**Records contained in a dataset**
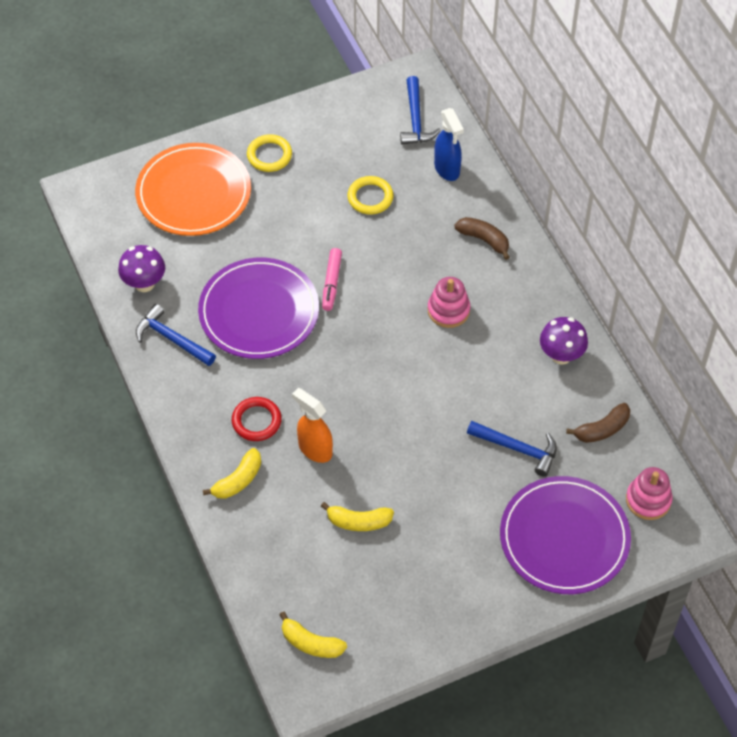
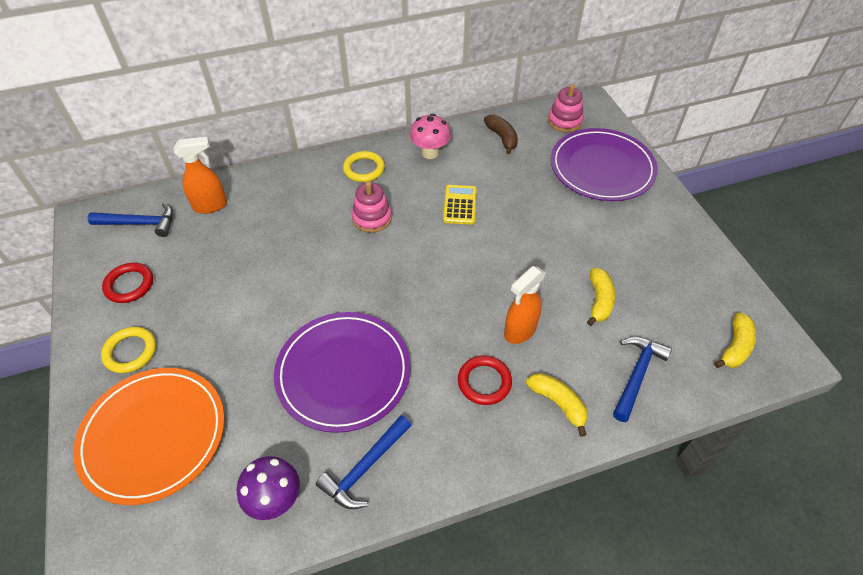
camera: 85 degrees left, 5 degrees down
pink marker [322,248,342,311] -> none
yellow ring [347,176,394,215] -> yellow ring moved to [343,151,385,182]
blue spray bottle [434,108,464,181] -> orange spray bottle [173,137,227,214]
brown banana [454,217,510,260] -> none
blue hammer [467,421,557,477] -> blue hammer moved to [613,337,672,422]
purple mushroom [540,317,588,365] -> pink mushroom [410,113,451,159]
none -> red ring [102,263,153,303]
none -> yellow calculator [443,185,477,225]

--

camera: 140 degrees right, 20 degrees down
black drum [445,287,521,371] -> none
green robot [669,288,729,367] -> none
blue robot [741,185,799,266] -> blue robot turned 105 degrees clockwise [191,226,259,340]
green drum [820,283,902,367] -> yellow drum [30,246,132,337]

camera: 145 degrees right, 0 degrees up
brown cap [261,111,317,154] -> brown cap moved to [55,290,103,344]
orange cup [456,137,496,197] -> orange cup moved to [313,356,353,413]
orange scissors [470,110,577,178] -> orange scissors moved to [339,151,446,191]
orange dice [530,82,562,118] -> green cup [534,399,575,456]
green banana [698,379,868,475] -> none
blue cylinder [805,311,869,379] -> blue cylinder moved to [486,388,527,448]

**Work to complete**
After locating the line holding "none -> red ring [102,263,153,303]" above, output exactly that line and every line after it through the line holding "none -> yellow calculator [443,185,477,225]". Include nothing else.

**Output for this exercise**
none -> red ring [102,263,153,303]
none -> yellow calculator [443,185,477,225]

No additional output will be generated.